▶ [INPUT MATERIAL]
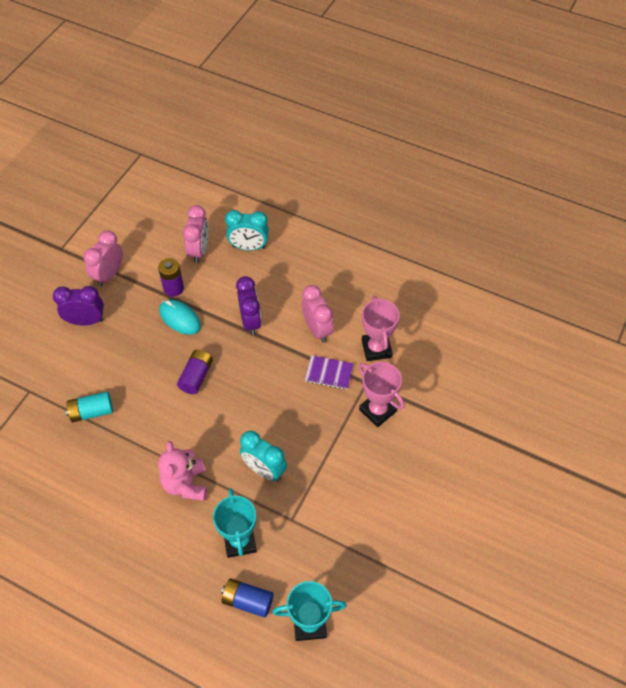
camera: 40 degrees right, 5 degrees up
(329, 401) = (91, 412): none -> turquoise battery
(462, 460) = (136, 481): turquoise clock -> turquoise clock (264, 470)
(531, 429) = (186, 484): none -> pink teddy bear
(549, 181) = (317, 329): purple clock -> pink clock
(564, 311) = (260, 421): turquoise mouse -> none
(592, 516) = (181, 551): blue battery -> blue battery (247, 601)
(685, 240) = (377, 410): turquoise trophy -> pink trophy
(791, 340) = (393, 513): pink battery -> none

▶ [WHAT TO PRODUCE] Please, without any pictures, print each entry exactly.

▶ [REPLY TO THE TASK]
camera: 40 degrees right, 5 degrees up
(329, 401) = (91, 412): none -> turquoise battery
(462, 460) = (136, 481): turquoise clock -> turquoise clock (264, 470)
(531, 429) = (186, 484): none -> pink teddy bear
(549, 181) = (317, 329): purple clock -> pink clock
(564, 311) = (260, 421): turquoise mouse -> none
(592, 516) = (181, 551): blue battery -> blue battery (247, 601)
(685, 240) = (377, 410): turquoise trophy -> pink trophy
(791, 340) = (393, 513): pink battery -> none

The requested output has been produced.